Your instructions: Update the material starting at the line that contains "from the back,?" and stopping after the line that contains "curtain from the back?": reproduce only those lines, with every "Choices" changed to "Options" and all else left unchanged.

Gathered data entries:
==========
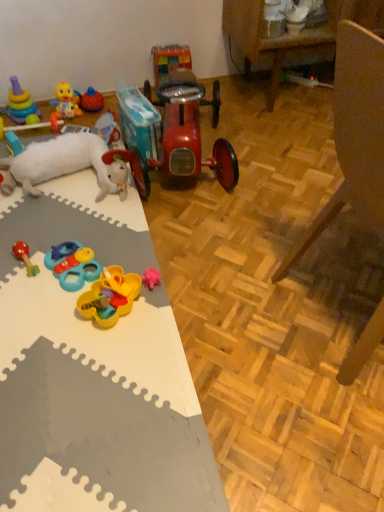
Locate an element on the screen. The width and height of the screenshot is (384, 512). free space that is in between wooden armchair at lower right and shiny red car at center, which is the first toy in right-to-left order is located at coordinates (253, 216).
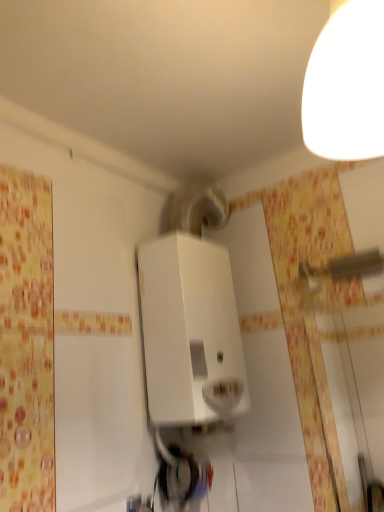
The image size is (384, 512). Describe the element at coordinates (190, 332) in the screenshot. I see `white matte water heater at center` at that location.

Locate an element on the screen. The image size is (384, 512). white matte water heater at center is located at coordinates point(190,332).

The height and width of the screenshot is (512, 384). Describe the element at coordinates (346, 85) in the screenshot. I see `white glossy lampshade at upper right` at that location.

What is the approximate height of white glossy lampshade at upper right?

It is 16.72 inches.

Locate an element on the screen. white glossy lampshade at upper right is located at coordinates (346, 85).

The height and width of the screenshot is (512, 384). What are the coordinates of `white matte water heater at center` in the screenshot? It's located at (190, 332).

Which is more to the right, white matte water heater at center or white glossy lampshade at upper right?

white glossy lampshade at upper right.

Does white matte water heater at center lie in front of white glossy lampshade at upper right?

No, it is behind white glossy lampshade at upper right.

From the picture: Which is closer, (152, 306) or (362, 41)?

The point (362, 41) is more forward.

From the image's perspective, does white matte water heater at center appear lower than white glossy lampshade at upper right?

Indeed, from the image's perspective, white matte water heater at center is shown beneath white glossy lampshade at upper right.

From a real-world perspective, is white matte water heater at center physically above white glossy lampshade at upper right?

Incorrect, from a real-world perspective, white matte water heater at center is lower than white glossy lampshade at upper right.

Considering the sizes of white matte water heater at center and white glossy lampshade at upper right in the image, is white matte water heater at center wider or thinner than white glossy lampshade at upper right?

In the image, white matte water heater at center appears to be more narrow than white glossy lampshade at upper right.

Considering the sizes of objects white matte water heater at center and white glossy lampshade at upper right in the image provided, who is taller, white matte water heater at center or white glossy lampshade at upper right?

white matte water heater at center is taller.

Considering the relative sizes of white matte water heater at center and white glossy lampshade at upper right in the image provided, is white matte water heater at center bigger than white glossy lampshade at upper right?

Yes.

Is white glossy lampshade at upper right surrounded by white matte water heater at center?

That's incorrect, white glossy lampshade at upper right is not inside white matte water heater at center.

Is white matte water heater at center beside white glossy lampshade at upper right?

There is a gap between white matte water heater at center and white glossy lampshade at upper right.

Is white matte water heater at center aimed at white glossy lampshade at upper right?

No, white matte water heater at center is not turned towards white glossy lampshade at upper right.

How many degrees apart are the facing directions of white matte water heater at center and white glossy lampshade at upper right?

The angular difference between white matte water heater at center and white glossy lampshade at upper right is 87.6 degrees.

The image size is (384, 512). In order to click on light fixture on the right of white matte water heater at center in this screenshot , I will do `click(346, 85)`.

Which object is positioned more to the left, white glossy lampshade at upper right or white matte water heater at center?

white matte water heater at center is more to the left.

Which object is closer to the camera taking this photo, white glossy lampshade at upper right or white matte water heater at center?

white glossy lampshade at upper right is in front.

Does point (351, 148) lie behind point (155, 302)?

No, it is in front of (155, 302).

From the image's perspective, who appears lower, white glossy lampshade at upper right or white matte water heater at center?

white matte water heater at center.

From a real-world perspective, between white glossy lampshade at upper right and white matte water heater at center, who is vertically lower?

In real-world perspective, white matte water heater at center is lower.

Is white glossy lampshade at upper right thinner than white matte water heater at center?

No.

Which of these two, white glossy lampshade at upper right or white matte water heater at center, stands shorter?

white glossy lampshade at upper right.

Which of these two, white glossy lampshade at upper right or white matte water heater at center, is bigger?

white matte water heater at center is bigger.

Is white glossy lampshade at upper right not inside white matte water heater at center?

Absolutely, white glossy lampshade at upper right is external to white matte water heater at center.

Are white glossy lampshade at upper right and white matte water heater at center located far from each other?

No, white glossy lampshade at upper right is not far from white matte water heater at center.

Is white glossy lampshade at upper right oriented away from white matte water heater at center?

white glossy lampshade at upper right is not turned away from white matte water heater at center.

How different are the orientations of white glossy lampshade at upper right and white matte water heater at center in degrees?

The angular difference between white glossy lampshade at upper right and white matte water heater at center is 87.6 degrees.

Where is `appliance below the white glossy lampshade at upper right (from the image's perspective)`? Image resolution: width=384 pixels, height=512 pixels. appliance below the white glossy lampshade at upper right (from the image's perspective) is located at coordinates (190, 332).

The image size is (384, 512). Identify the location of appliance on the left of the white glossy lampshade at upper right. (190, 332).

At what (x,y) coordinates should I click in order to perform the action: click on light fixture above the white matte water heater at center (from a real-world perspective). Please return your answer as a coordinate pair (x, y). Looking at the image, I should click on (346, 85).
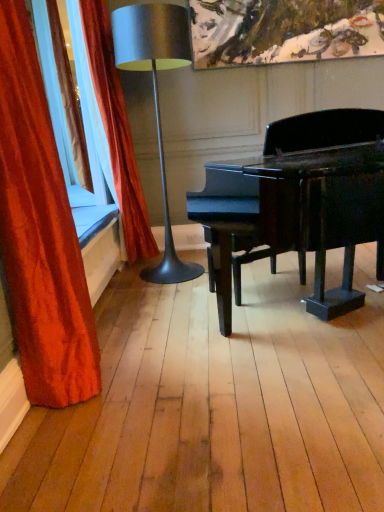
Question: Is velvet red curtain at left, the 1th curtain from the back, taller than velvet red curtain at left, the second curtain viewed from the back?

Choices:
 (A) no
 (B) yes

Answer: (B)

Question: Can you confirm if velvet red curtain at left, acting as the second curtain starting from the front, is wider than velvet red curtain at left, the second curtain viewed from the back?

Choices:
 (A) yes
 (B) no

Answer: (A)

Question: Is the depth of velvet red curtain at left, acting as the second curtain starting from the front, less than that of velvet red curtain at left, acting as the first curtain starting from the front?

Choices:
 (A) no
 (B) yes

Answer: (A)

Question: Considering the relative sizes of velvet red curtain at left, the 1th curtain from the back, and velvet red curtain at left, acting as the first curtain starting from the front, in the image provided, is velvet red curtain at left, the 1th curtain from the back, shorter than velvet red curtain at left, acting as the first curtain starting from the front,?

Choices:
 (A) no
 (B) yes

Answer: (A)

Question: Considering the relative positions of velvet red curtain at left, acting as the second curtain starting from the front, and velvet red curtain at left, acting as the first curtain starting from the front, in the image provided, is velvet red curtain at left, acting as the second curtain starting from the front, to the left of velvet red curtain at left, acting as the first curtain starting from the front, from the viewer's perspective?

Choices:
 (A) yes
 (B) no

Answer: (B)

Question: From the image's perspective, is velvet red curtain at left, the 1th curtain from the back, under velvet red curtain at left, the second curtain viewed from the back?

Choices:
 (A) no
 (B) yes

Answer: (A)

Question: Considering the relative sizes of velvet red curtain at left, the second curtain viewed from the back, and velvet red curtain at left, the 1th curtain from the back, in the image provided, is velvet red curtain at left, the second curtain viewed from the back, shorter than velvet red curtain at left, the 1th curtain from the back,?

Choices:
 (A) no
 (B) yes

Answer: (B)

Question: Can you confirm if velvet red curtain at left, the second curtain viewed from the back, is bigger than velvet red curtain at left, acting as the second curtain starting from the front?

Choices:
 (A) yes
 (B) no

Answer: (B)

Question: From the image's perspective, is velvet red curtain at left, the second curtain viewed from the back, above velvet red curtain at left, acting as the second curtain starting from the front?

Choices:
 (A) no
 (B) yes

Answer: (A)

Question: Is velvet red curtain at left, the second curtain viewed from the back, next to velvet red curtain at left, acting as the second curtain starting from the front?

Choices:
 (A) no
 (B) yes

Answer: (A)

Question: Considering the relative sizes of velvet red curtain at left, the second curtain viewed from the back, and velvet red curtain at left, acting as the second curtain starting from the front, in the image provided, is velvet red curtain at left, the second curtain viewed from the back, thinner than velvet red curtain at left, acting as the second curtain starting from the front,?

Choices:
 (A) yes
 (B) no

Answer: (A)

Question: Is velvet red curtain at left, the second curtain viewed from the back, not near velvet red curtain at left, the 1th curtain from the back?

Choices:
 (A) no
 (B) yes

Answer: (B)

Question: Is metallic silver lamp at left at the right side of velvet red curtain at left, acting as the first curtain starting from the front?

Choices:
 (A) no
 (B) yes

Answer: (B)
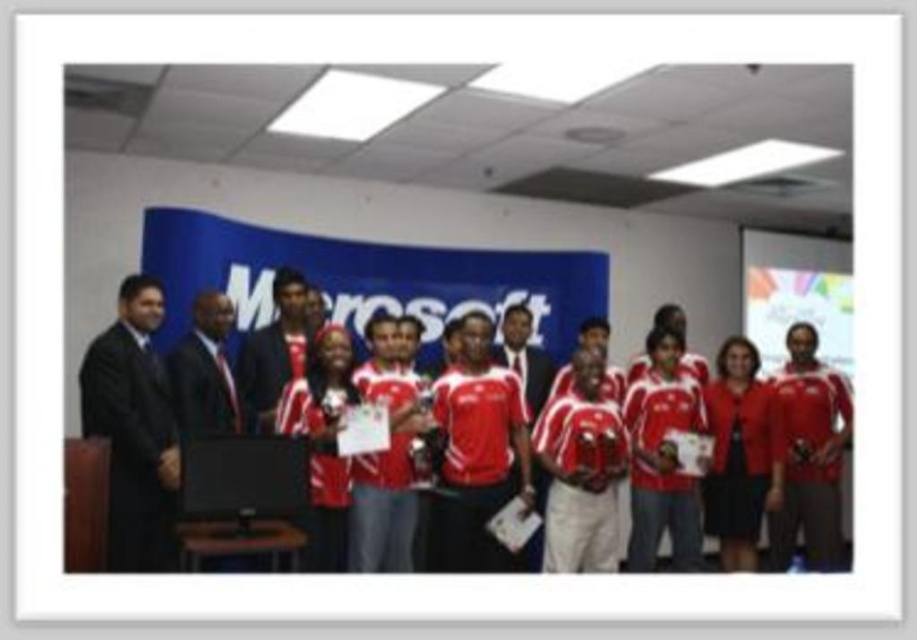
Is matte red jersey at center above black suit at left?

Yes, matte red jersey at center is above black suit at left.

Does point (771, 540) come behind point (164, 420)?

Yes, point (771, 540) is behind point (164, 420).

Is point (205, 360) behind point (142, 419)?

Yes, it is behind point (142, 419).

Locate an element on the screen. matte red jersey at center is located at coordinates click(x=190, y=365).

Who is taller, matte red jersey at center or matte red shirt at center?

Standing taller between the two is matte red shirt at center.

Who is positioned more to the right, matte red jersey at center or matte red shirt at center?

From the viewer's perspective, matte red shirt at center appears more on the right side.

Is point (282, 368) behind point (792, 348)?

No, (282, 368) is closer to viewer.

At what (x,y) coordinates should I click in order to perform the action: click on matte red jersey at center. Please return your answer as a coordinate pair (x, y). Looking at the image, I should click on (190, 365).

Can you confirm if black suit at left is thinner than matte red shirt at center?

Yes, black suit at left is thinner than matte red shirt at center.

Is point (172, 506) positioned before point (794, 420)?

Yes, it is.

This screenshot has width=917, height=640. What are the coordinates of `black suit at left` in the screenshot? It's located at (134, 429).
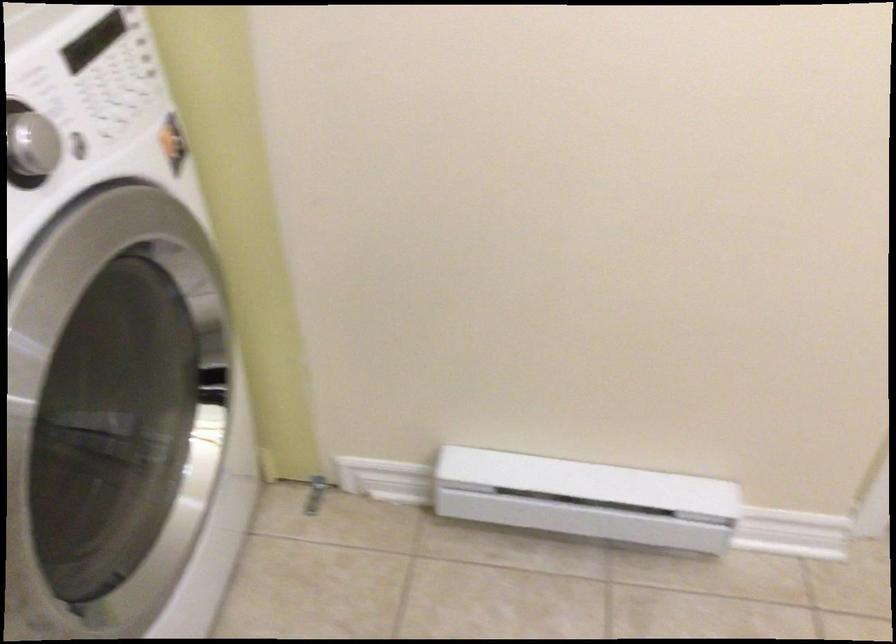
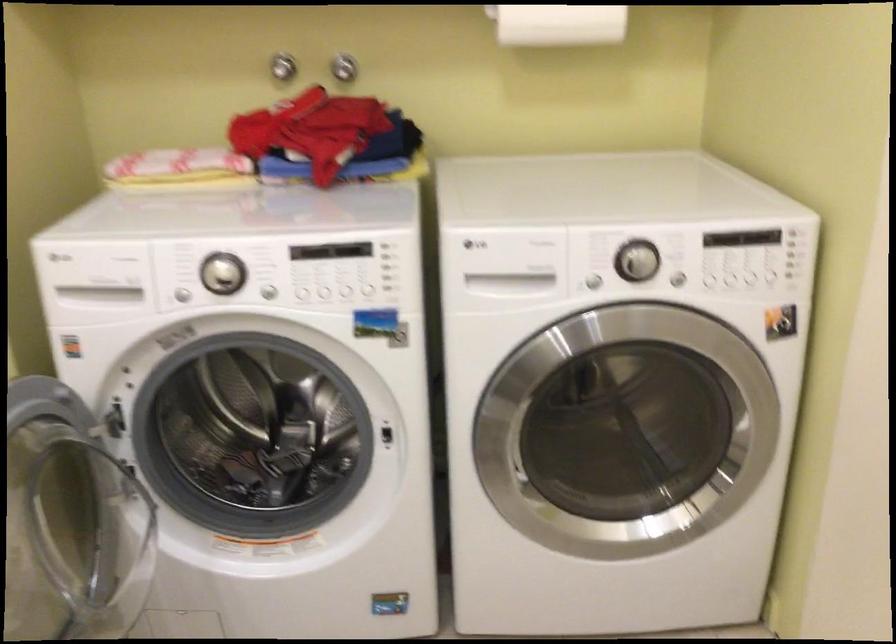
Question: The camera is either moving clockwise (left) or counter-clockwise (right) around the object. The first image is from the beginning of the video and the second image is from the end. Is the camera moving left or right when shooting the video?

Choices:
 (A) Left
 (B) Right

Answer: (B)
==========
Exercise answer:
Question: Considering the relative sizes of velvet red curtain at left, the second curtain viewed from the back, and velvet red curtain at left, the 1th curtain from the back, in the image provided, is velvet red curtain at left, the second curtain viewed from the back, shorter than velvet red curtain at left, the 1th curtain from the back,?

Options:
 (A) no
 (B) yes

Answer: (B)

Question: Can you confirm if velvet red curtain at left, the second curtain viewed from the back, is bigger than velvet red curtain at left, acting as the second curtain starting from the front?

Options:
 (A) yes
 (B) no

Answer: (B)

Question: From the image's perspective, is velvet red curtain at left, the second curtain viewed from the back, above velvet red curtain at left, acting as the second curtain starting from the front?

Options:
 (A) no
 (B) yes

Answer: (A)

Question: Is velvet red curtain at left, the second curtain viewed from the back, next to velvet red curtain at left, acting as the second curtain starting from the front?

Options:
 (A) no
 (B) yes

Answer: (A)

Question: Considering the relative sizes of velvet red curtain at left, the second curtain viewed from the back, and velvet red curtain at left, acting as the second curtain starting from the front, in the image provided, is velvet red curtain at left, the second curtain viewed from the back, thinner than velvet red curtain at left, acting as the second curtain starting from the front,?

Options:
 (A) yes
 (B) no

Answer: (A)

Question: Is velvet red curtain at left, the second curtain viewed from the back, not near velvet red curtain at left, the 1th curtain from the back?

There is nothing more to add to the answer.